___ Information provided ___
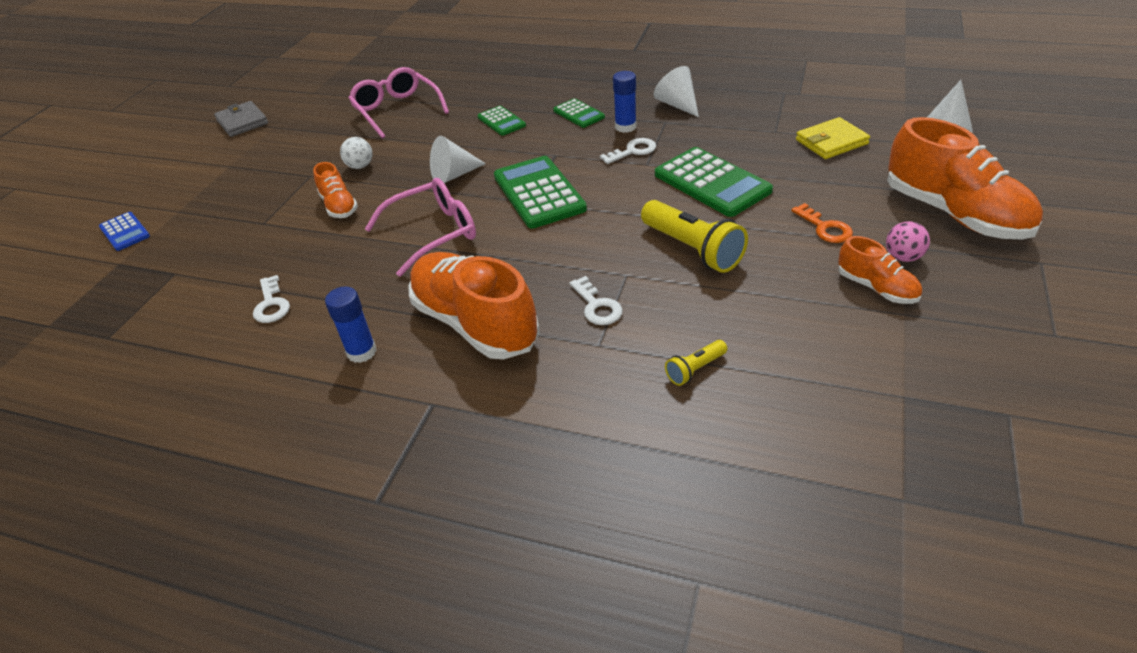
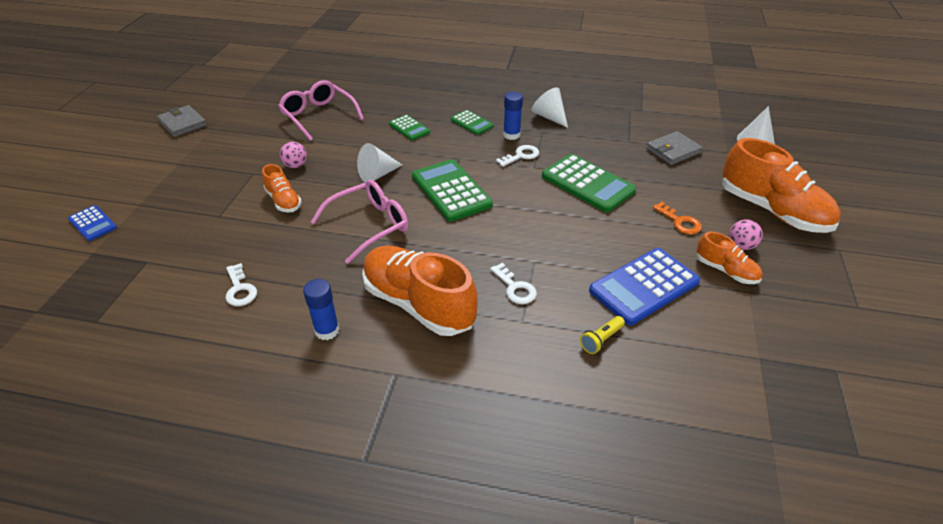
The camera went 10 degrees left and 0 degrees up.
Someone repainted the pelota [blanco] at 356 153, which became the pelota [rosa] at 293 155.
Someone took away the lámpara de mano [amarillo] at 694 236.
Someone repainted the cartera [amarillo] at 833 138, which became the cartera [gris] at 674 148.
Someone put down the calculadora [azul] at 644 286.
___
___ Information provided ___
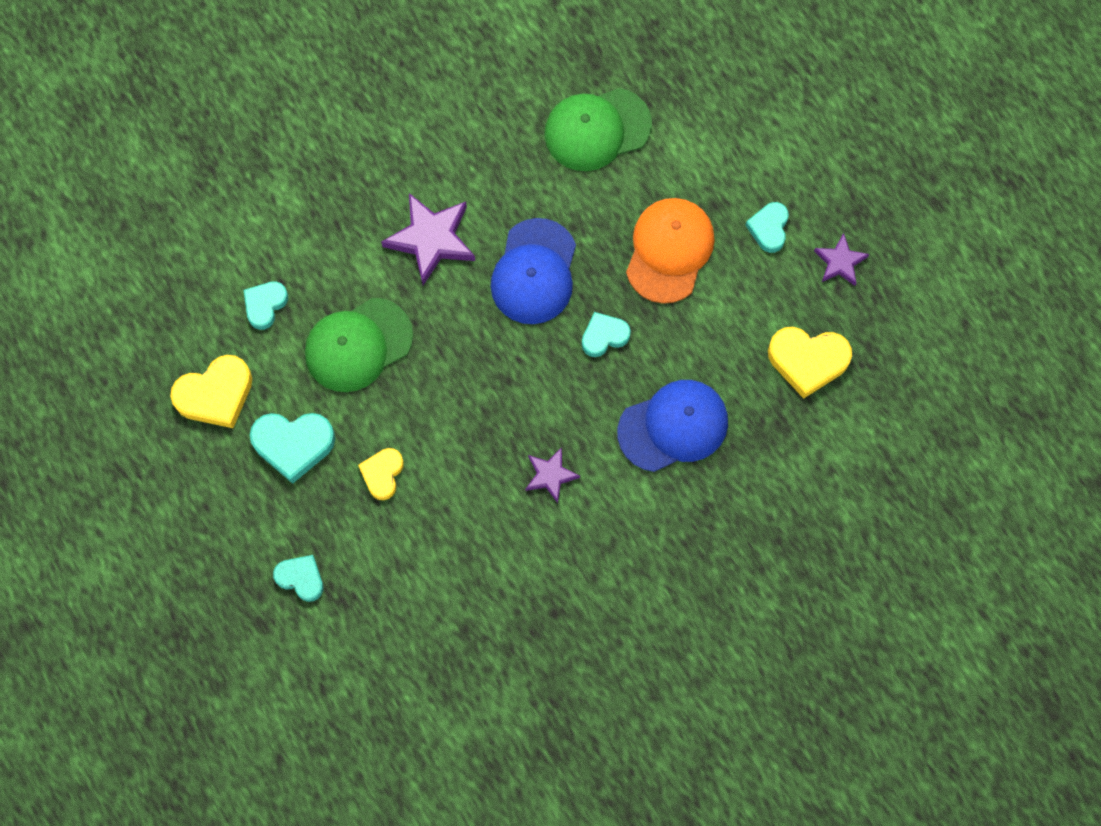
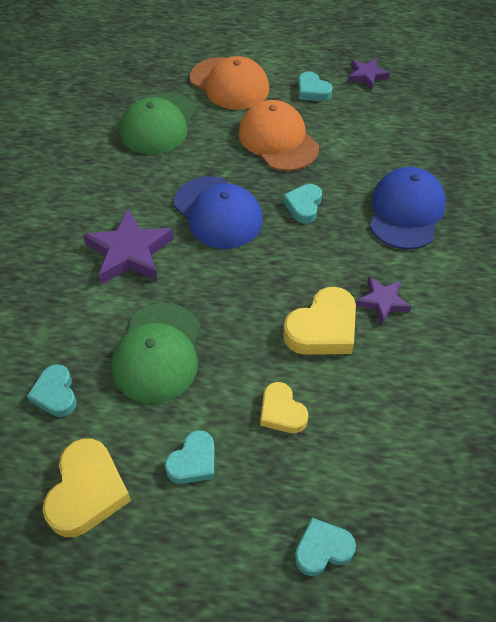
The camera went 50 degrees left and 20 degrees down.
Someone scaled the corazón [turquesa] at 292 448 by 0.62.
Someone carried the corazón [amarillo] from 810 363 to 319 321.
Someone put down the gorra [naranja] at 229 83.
___
# Exercise objective
Looking at the records above, say how many lines hold the string "Someone". Write nothing but the number.

# Answer below
7